Problem description: Whenever a line below includes the word "white", copy that line.

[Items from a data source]
________________

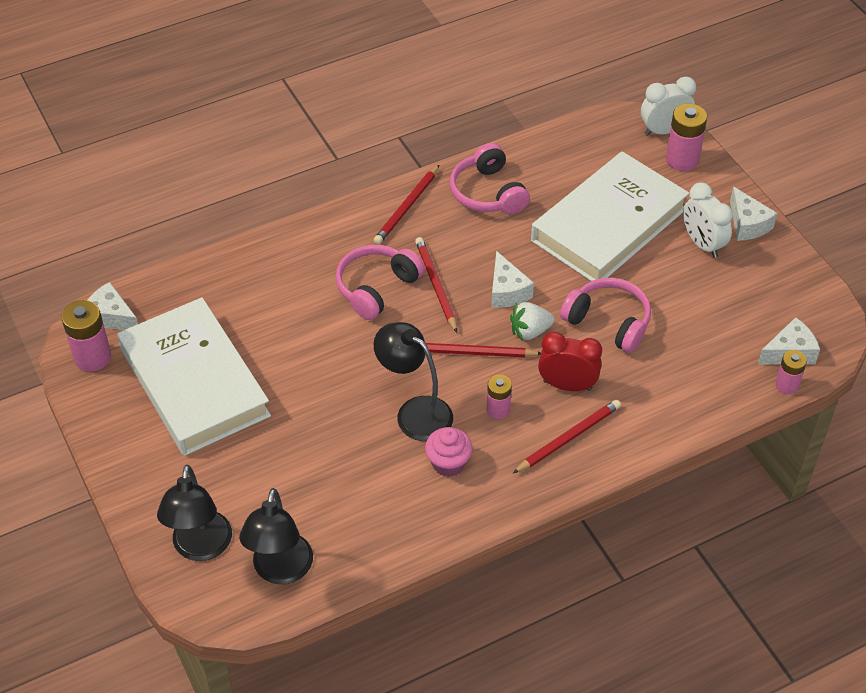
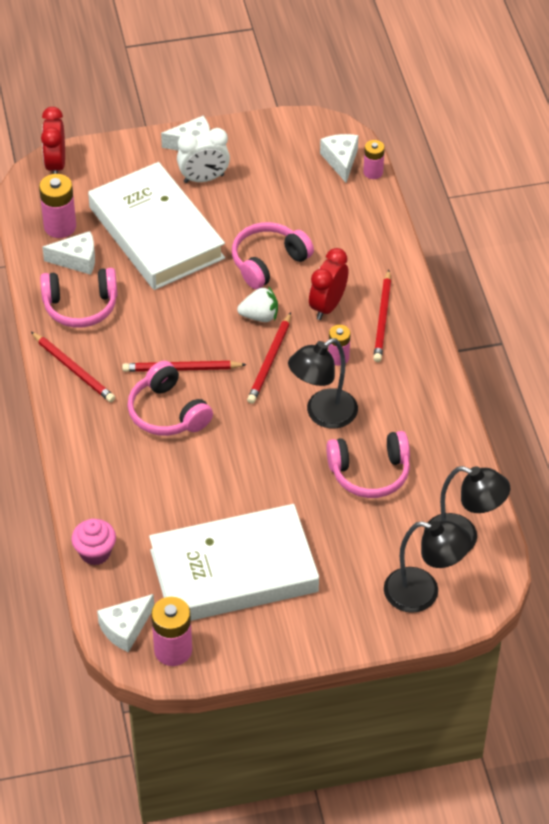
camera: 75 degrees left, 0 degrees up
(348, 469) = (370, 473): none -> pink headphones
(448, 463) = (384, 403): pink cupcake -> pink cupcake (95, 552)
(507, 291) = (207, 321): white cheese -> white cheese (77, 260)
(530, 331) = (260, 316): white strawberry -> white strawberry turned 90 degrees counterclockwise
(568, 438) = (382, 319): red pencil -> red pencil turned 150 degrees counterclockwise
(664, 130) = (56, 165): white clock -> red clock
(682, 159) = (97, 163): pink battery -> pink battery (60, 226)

________________

Response area:
(507, 291) = (207, 321): white cheese -> white cheese (77, 260)
(530, 331) = (260, 316): white strawberry -> white strawberry turned 90 degrees counterclockwise
(664, 130) = (56, 165): white clock -> red clock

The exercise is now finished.